*** Exercise materials ***
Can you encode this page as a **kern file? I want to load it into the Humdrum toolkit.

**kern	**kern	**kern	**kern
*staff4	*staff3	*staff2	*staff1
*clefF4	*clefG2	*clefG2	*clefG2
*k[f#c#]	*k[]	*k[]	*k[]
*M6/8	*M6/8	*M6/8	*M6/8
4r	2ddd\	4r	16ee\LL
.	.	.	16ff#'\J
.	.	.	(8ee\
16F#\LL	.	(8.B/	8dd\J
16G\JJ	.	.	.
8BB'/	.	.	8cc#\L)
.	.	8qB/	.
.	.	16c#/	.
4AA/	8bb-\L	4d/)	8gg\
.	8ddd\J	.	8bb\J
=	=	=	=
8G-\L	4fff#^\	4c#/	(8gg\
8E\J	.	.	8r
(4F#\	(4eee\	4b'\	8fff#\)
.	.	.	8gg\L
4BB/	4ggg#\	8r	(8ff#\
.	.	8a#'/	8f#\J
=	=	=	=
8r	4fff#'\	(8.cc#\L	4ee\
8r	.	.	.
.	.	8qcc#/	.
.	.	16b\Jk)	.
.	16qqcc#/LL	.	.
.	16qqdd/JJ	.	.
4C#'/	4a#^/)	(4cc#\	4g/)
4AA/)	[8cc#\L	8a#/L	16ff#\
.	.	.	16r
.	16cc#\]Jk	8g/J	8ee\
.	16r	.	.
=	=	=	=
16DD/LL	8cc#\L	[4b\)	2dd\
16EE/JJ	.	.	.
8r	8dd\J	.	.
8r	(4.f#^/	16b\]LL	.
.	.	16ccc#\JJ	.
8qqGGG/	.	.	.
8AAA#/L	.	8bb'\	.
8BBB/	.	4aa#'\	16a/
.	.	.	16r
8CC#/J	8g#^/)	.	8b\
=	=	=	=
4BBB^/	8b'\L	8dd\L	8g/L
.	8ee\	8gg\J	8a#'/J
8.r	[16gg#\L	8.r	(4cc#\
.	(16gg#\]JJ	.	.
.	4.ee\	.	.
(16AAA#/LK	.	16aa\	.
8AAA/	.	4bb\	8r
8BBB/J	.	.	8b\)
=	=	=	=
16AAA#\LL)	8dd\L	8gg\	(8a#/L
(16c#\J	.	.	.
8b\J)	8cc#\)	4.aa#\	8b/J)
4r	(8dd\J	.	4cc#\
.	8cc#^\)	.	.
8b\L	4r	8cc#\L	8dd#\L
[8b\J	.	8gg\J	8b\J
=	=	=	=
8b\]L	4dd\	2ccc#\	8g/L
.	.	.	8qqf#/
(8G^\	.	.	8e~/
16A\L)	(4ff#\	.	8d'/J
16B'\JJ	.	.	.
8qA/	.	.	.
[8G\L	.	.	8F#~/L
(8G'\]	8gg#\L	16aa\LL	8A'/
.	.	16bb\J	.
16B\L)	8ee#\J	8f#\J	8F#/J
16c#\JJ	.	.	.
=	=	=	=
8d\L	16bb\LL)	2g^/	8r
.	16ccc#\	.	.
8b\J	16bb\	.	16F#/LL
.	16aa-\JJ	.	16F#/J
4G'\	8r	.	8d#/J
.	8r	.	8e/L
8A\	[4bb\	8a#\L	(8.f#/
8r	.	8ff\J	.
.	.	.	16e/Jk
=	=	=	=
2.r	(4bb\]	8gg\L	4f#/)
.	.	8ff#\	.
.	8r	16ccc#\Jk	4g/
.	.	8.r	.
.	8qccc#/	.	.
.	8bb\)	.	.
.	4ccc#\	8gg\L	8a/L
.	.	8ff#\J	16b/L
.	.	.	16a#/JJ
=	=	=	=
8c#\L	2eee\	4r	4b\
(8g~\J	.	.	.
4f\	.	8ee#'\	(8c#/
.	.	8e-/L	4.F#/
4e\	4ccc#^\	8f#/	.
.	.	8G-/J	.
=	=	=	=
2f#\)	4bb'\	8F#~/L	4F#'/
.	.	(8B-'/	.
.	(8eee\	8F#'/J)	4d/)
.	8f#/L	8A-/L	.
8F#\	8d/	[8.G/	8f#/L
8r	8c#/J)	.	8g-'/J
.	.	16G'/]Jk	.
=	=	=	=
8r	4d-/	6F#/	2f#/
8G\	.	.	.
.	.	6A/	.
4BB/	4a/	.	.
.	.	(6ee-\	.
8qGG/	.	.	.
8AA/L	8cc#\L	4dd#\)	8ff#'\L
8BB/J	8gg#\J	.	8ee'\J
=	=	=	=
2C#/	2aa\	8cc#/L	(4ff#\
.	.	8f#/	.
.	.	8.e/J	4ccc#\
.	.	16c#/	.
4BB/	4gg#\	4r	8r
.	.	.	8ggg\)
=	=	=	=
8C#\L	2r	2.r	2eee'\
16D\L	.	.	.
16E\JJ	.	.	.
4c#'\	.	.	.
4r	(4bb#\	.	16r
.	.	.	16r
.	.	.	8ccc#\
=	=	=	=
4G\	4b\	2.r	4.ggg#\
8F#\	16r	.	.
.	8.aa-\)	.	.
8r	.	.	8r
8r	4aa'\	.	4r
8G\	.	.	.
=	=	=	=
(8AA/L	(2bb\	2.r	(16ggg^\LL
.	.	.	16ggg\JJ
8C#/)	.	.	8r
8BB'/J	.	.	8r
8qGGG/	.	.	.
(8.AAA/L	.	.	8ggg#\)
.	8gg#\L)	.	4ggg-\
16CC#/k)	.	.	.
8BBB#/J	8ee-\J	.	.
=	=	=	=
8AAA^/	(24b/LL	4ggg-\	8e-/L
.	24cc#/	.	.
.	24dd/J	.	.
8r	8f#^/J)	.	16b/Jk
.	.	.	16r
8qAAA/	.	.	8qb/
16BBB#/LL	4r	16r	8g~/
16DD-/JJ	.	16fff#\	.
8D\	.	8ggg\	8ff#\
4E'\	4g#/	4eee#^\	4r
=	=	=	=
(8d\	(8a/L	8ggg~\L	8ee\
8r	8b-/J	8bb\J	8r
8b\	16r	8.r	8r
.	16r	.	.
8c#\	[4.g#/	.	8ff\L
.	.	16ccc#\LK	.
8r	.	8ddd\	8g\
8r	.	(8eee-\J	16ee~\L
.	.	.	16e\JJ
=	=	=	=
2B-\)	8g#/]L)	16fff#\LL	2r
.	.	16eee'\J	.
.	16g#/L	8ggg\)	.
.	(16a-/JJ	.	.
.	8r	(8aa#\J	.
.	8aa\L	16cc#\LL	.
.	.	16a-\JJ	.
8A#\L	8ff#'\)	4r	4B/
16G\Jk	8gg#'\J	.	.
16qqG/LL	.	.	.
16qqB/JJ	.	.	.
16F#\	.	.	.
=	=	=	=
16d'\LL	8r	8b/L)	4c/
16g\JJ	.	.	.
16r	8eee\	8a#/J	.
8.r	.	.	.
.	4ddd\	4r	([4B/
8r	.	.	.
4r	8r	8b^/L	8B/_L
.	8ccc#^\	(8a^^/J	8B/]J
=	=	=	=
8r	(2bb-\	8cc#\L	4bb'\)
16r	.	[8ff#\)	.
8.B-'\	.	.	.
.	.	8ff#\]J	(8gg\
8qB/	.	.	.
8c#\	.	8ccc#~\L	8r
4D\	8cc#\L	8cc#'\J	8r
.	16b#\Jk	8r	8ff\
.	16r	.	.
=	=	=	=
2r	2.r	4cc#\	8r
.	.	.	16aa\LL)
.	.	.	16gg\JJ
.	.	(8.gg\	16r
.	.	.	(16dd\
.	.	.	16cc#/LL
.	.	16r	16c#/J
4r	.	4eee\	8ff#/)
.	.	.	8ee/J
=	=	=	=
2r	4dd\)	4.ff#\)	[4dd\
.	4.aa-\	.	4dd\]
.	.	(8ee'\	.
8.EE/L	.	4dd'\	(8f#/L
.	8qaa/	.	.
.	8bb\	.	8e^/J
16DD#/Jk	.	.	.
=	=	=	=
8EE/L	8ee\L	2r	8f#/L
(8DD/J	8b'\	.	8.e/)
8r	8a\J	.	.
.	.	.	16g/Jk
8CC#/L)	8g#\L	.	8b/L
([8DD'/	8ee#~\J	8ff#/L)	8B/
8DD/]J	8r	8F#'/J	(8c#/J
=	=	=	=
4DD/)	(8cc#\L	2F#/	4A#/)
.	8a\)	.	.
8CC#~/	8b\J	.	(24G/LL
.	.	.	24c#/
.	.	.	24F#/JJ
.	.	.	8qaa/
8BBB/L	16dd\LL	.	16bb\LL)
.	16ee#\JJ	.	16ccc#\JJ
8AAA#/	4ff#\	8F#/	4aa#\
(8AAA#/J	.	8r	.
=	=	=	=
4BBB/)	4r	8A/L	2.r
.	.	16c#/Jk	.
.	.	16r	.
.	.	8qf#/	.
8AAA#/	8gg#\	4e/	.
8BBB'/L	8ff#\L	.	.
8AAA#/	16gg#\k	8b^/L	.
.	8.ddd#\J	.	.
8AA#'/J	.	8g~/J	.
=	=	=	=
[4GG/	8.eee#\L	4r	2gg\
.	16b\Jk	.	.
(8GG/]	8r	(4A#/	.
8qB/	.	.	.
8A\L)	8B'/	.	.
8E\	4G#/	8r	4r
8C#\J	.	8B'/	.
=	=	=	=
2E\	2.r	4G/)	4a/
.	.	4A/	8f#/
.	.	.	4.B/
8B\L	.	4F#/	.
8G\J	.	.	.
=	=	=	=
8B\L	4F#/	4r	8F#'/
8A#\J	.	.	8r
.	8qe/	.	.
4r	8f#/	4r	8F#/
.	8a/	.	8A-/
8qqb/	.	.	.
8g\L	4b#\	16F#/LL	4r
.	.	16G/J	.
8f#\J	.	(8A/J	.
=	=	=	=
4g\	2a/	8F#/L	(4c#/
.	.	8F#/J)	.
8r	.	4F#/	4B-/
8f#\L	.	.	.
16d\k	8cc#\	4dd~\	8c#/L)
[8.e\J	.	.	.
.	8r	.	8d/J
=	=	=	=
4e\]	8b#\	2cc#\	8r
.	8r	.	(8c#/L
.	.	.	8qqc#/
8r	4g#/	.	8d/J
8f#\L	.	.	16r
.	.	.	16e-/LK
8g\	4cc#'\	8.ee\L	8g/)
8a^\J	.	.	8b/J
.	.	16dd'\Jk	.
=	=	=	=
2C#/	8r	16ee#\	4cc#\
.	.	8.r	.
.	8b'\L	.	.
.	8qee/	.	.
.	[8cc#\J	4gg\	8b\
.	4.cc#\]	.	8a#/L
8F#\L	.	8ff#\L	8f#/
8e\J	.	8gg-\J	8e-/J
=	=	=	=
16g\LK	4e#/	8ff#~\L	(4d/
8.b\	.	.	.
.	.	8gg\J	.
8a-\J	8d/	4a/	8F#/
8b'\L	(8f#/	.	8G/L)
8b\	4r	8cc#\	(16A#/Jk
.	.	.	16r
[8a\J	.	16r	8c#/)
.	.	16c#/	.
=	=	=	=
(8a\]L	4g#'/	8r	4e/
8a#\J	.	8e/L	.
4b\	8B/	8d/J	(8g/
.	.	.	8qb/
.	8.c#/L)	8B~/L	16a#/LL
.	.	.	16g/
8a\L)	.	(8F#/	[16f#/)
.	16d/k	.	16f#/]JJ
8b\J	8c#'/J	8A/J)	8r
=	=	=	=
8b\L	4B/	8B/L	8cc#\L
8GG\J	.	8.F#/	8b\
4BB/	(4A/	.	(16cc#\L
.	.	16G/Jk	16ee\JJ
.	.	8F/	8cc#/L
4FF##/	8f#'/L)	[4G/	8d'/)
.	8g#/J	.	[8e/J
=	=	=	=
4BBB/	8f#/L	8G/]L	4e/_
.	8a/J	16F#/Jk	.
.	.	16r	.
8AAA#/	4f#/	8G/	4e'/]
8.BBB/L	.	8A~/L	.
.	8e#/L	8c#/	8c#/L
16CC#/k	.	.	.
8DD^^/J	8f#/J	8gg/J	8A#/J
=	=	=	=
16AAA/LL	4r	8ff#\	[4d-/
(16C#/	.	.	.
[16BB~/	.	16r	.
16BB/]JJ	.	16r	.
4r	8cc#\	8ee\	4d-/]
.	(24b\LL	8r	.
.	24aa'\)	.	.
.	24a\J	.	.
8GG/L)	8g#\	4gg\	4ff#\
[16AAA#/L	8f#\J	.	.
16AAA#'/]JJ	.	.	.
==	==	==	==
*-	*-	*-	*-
***
• [Task to carry out]
List every line of the data that contains the string "kern".

• [Completed task]
Can you encode this page as a **kern file? I want to load it into the Humdrum toolkit.
**kern	**kern	**kern	**kern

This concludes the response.